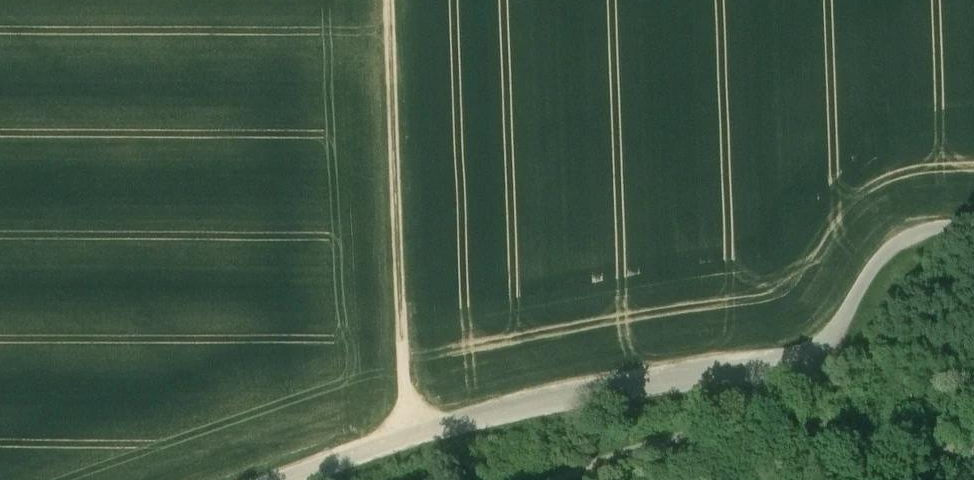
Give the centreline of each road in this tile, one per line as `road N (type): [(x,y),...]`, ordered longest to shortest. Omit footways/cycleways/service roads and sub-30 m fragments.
road 1 (track): [(282,479),(409,433),(680,372),(738,366)]
road 2 (track): [(409,433),(383,0)]
road 3 (track): [(738,366),(815,360),(844,331),(867,282),(899,241),(973,227)]

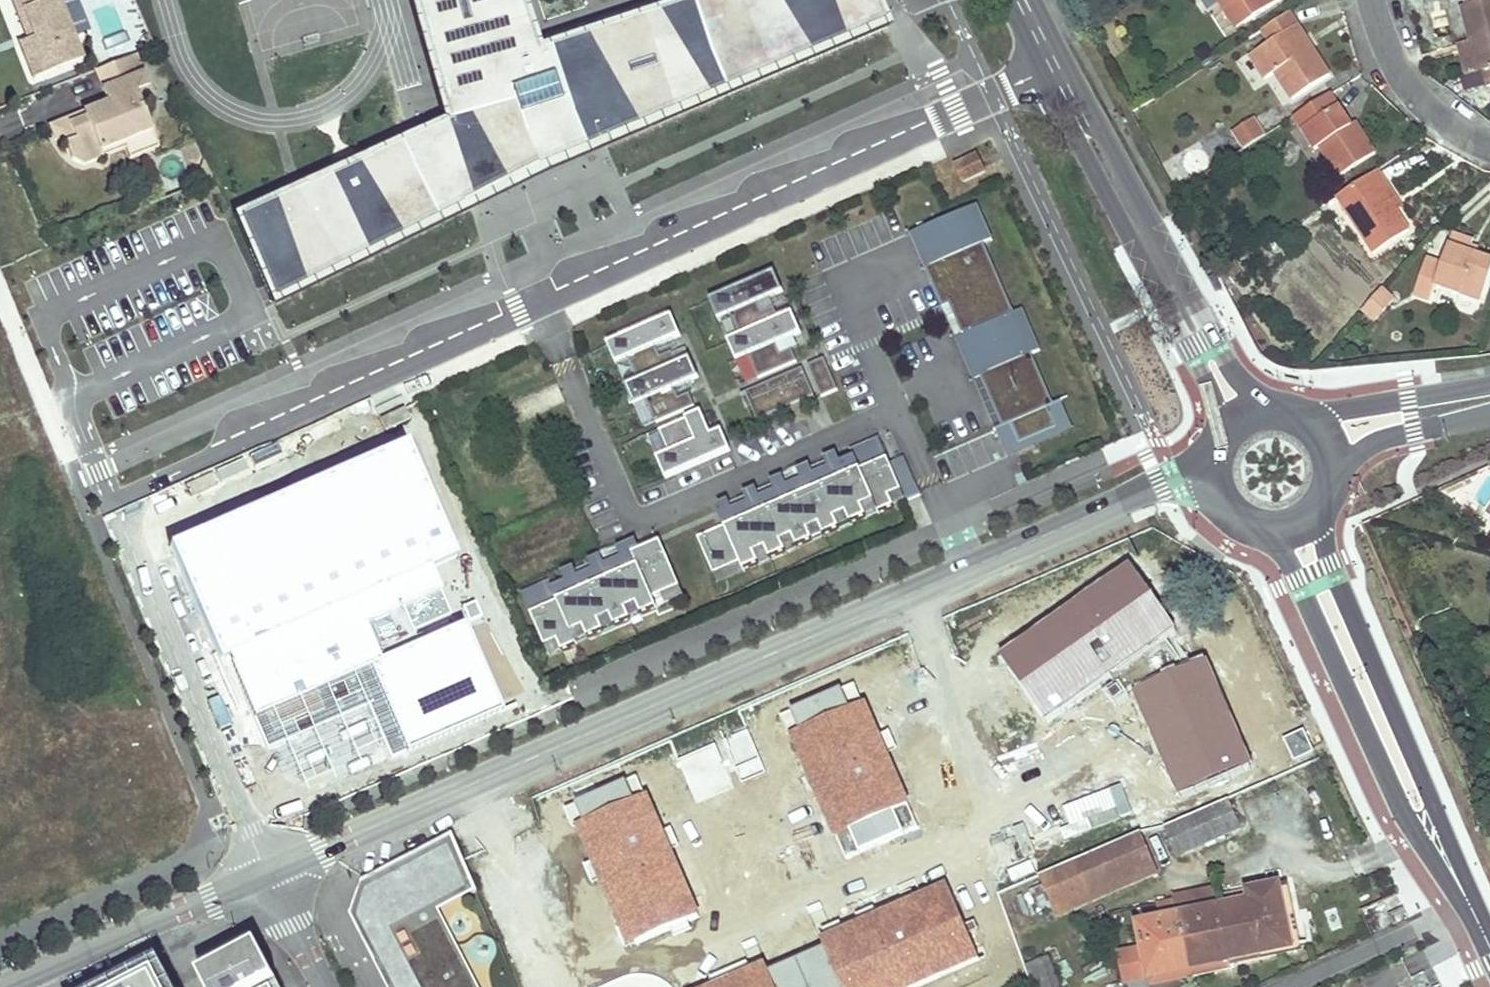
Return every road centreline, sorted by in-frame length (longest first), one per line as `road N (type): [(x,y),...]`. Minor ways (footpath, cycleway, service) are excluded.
road 1 (residential): [(1210,479),(1124,501),(267,872)]
road 2 (secondary): [(1258,528),(1295,579),(1400,807),(1432,831)]
road 3 (secondary): [(1083,120),(1081,146),(1204,375),(1218,435)]
road 4 (secondary): [(1432,831),(1431,798),(1336,578),(1322,507)]
road 5 (secondary): [(1266,404),(1222,349),(1108,135),(1083,120)]
road 6 (residential): [(1,986),(267,872)]
road 7 (residential): [(1372,0),(1403,86),(1489,149)]
road 8 (tertiary): [(1489,391),(1470,387),(1312,417)]
road 9 (tertiary): [(1336,469),(1375,443),(1489,406)]
road 10 (secondary): [(1021,0),(1083,120)]
road 11 (secondary): [(1432,831),(1489,945)]
road 12 (residential): [(324,986),(267,872)]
=-=-=
▶ [Exercise prompt] Would it be possible to reproduce the material word for word, images omitted?

▶ [Result of the task]
Give the centreline of each road in this tile, one per line as `road N (type): [(x,y),...]`, ordered longest to shortest. Omit footways/cycleways/service roads and sub-30 m fragments.
road 1 (track): [(282,479),(409,433),(680,372),(738,366)]
road 2 (track): [(409,433),(383,0)]
road 3 (track): [(738,366),(815,360),(844,331),(867,282),(899,241),(973,227)]

Return every road centreline, sorted by in-frame length (longest first), one per line as `road N (type): [(x,y),...]`. Minor ways (footpath, cycleway, service) are excluded.
road 1 (residential): [(1210,479),(1124,501),(267,872)]
road 2 (secondary): [(1258,528),(1295,579),(1400,807),(1432,831)]
road 3 (secondary): [(1083,120),(1081,146),(1204,375),(1218,435)]
road 4 (secondary): [(1432,831),(1431,798),(1336,578),(1322,507)]
road 5 (secondary): [(1266,404),(1222,349),(1108,135),(1083,120)]
road 6 (residential): [(1,986),(267,872)]
road 7 (residential): [(1372,0),(1403,86),(1489,149)]
road 8 (tertiary): [(1489,391),(1470,387),(1312,417)]
road 9 (tertiary): [(1336,469),(1375,443),(1489,406)]
road 10 (secondary): [(1021,0),(1083,120)]
road 11 (secondary): [(1432,831),(1489,945)]
road 12 (residential): [(324,986),(267,872)]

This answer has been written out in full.